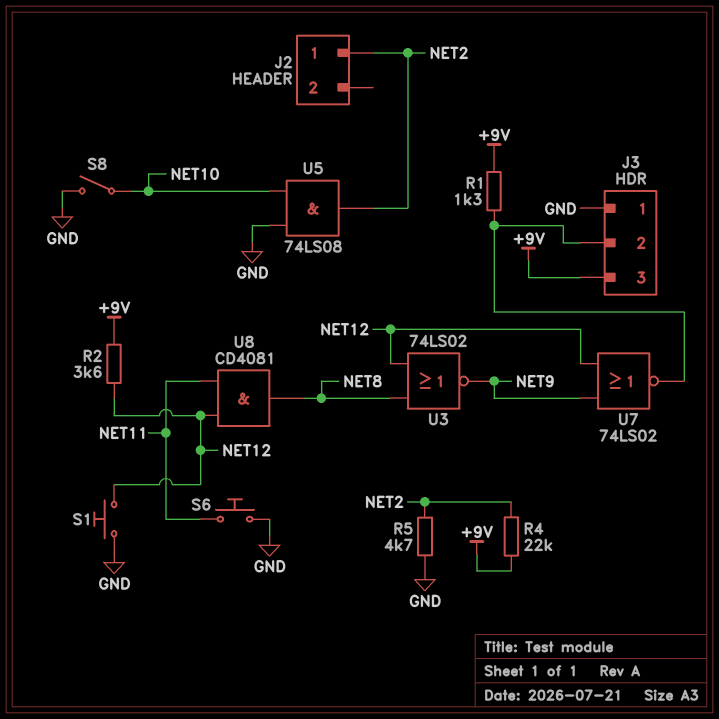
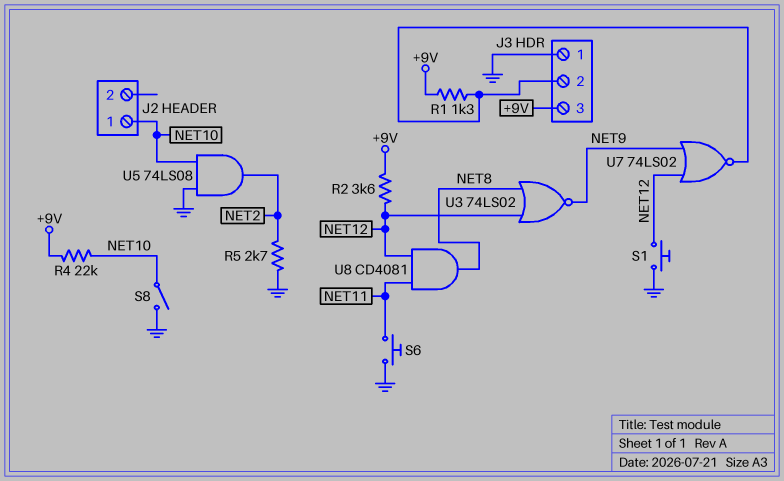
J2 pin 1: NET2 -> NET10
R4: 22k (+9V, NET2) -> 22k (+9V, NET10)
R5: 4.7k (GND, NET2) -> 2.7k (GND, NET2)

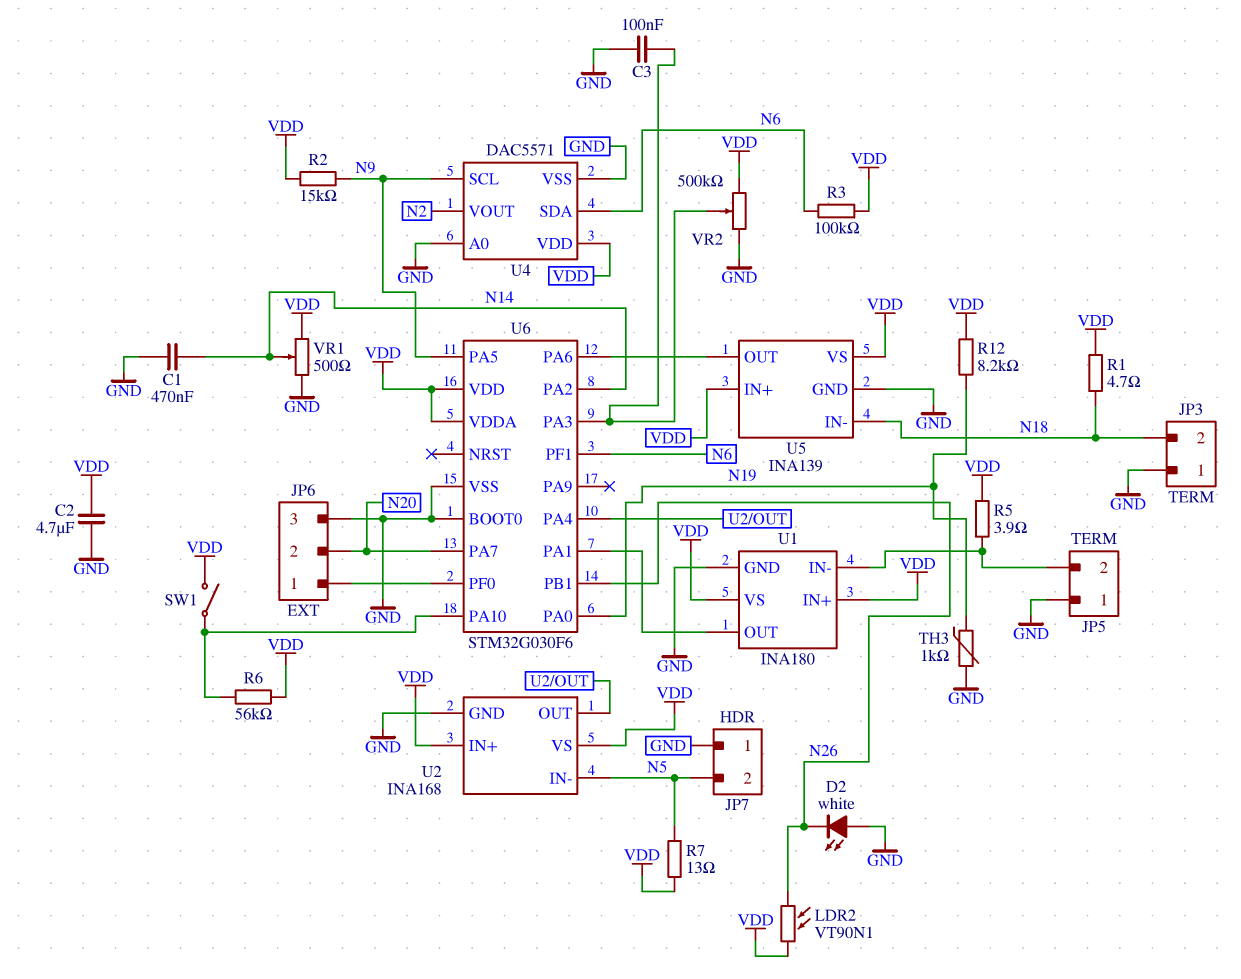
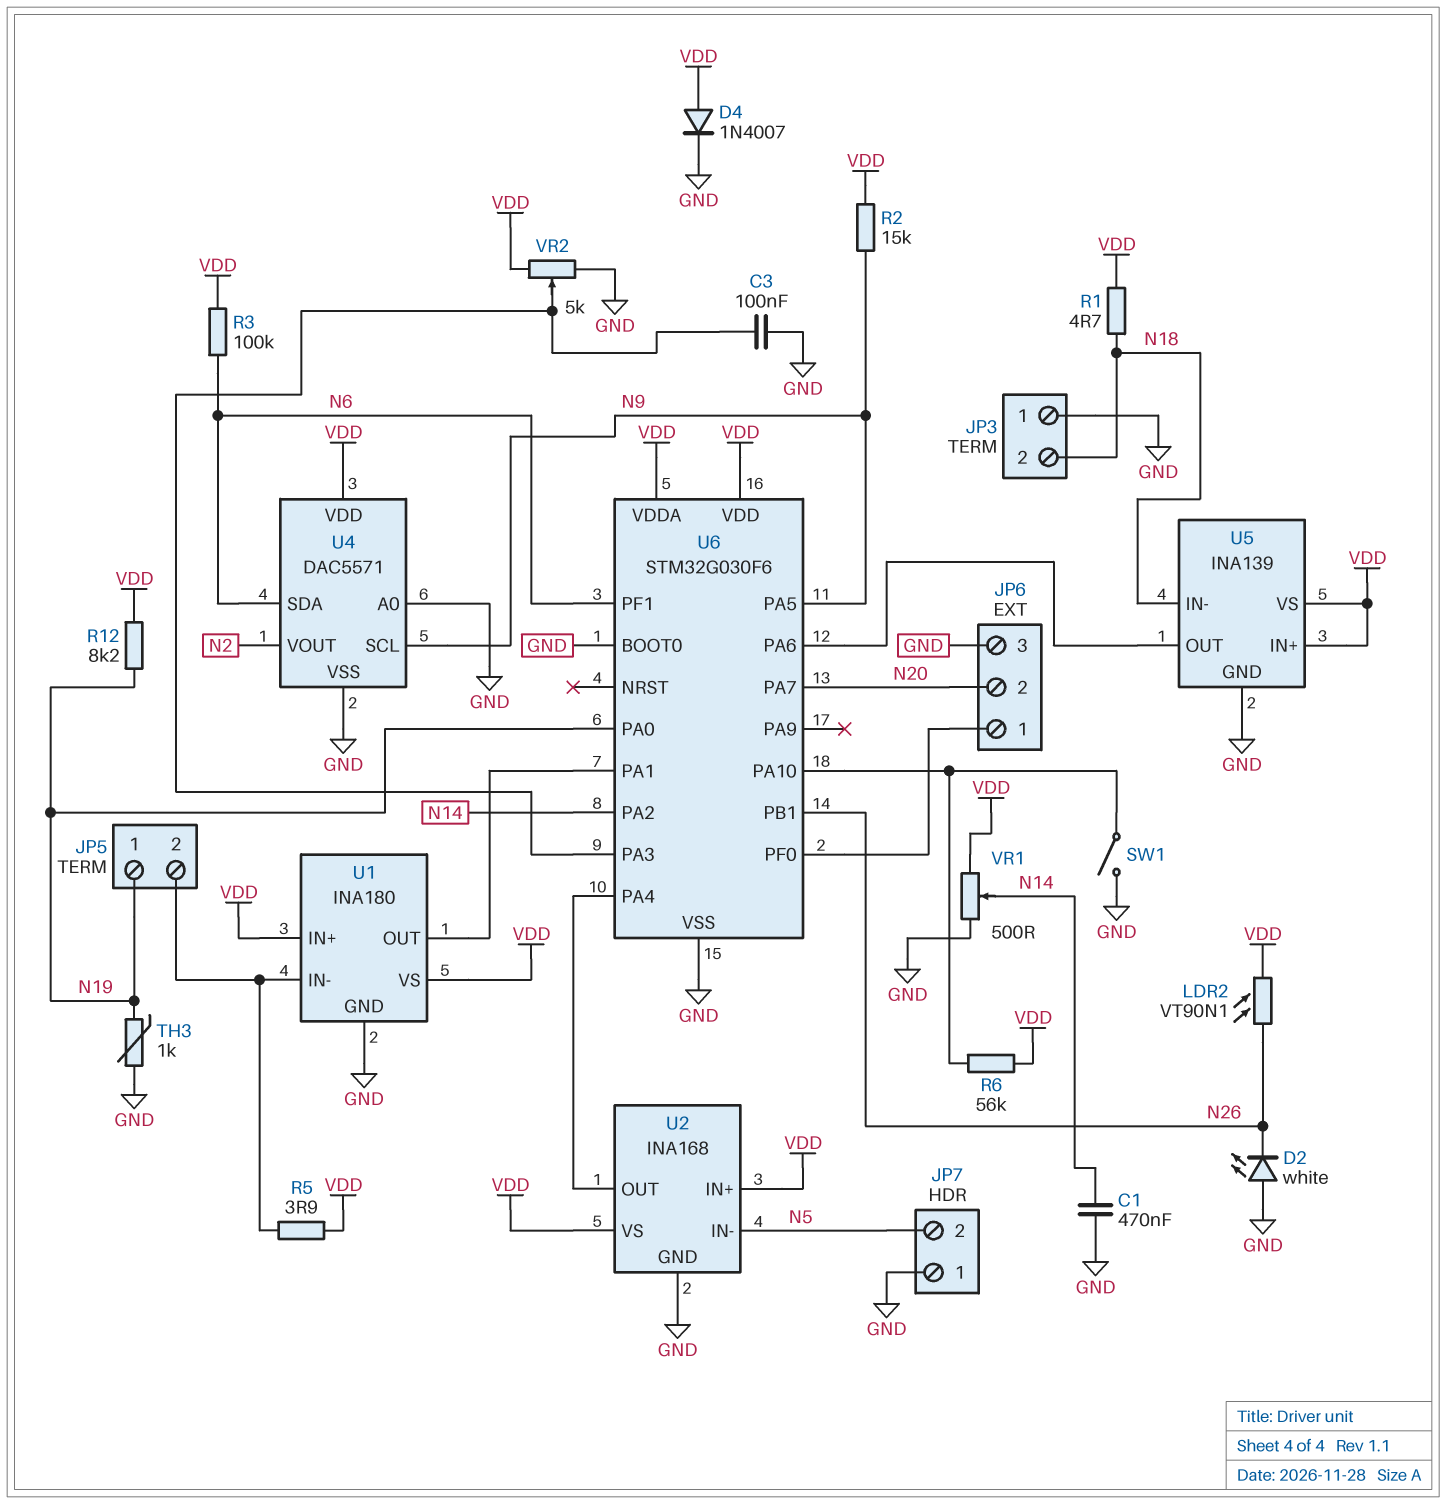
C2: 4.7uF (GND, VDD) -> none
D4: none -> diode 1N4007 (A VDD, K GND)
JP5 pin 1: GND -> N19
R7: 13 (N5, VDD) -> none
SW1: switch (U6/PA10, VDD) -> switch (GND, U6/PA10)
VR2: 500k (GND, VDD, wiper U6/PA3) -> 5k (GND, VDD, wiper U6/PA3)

======

_EXERCISE REQUIREMENTS_
Reproduce, exactly and with nothing added, the lines from the one that includes "R7: 13 (N5, VDD) -> none" through the last line of the material.

_RESPONSE AREA_
R7: 13 (N5, VDD) -> none
SW1: switch (U6/PA10, VDD) -> switch (GND, U6/PA10)
VR2: 500k (GND, VDD, wiper U6/PA3) -> 5k (GND, VDD, wiper U6/PA3)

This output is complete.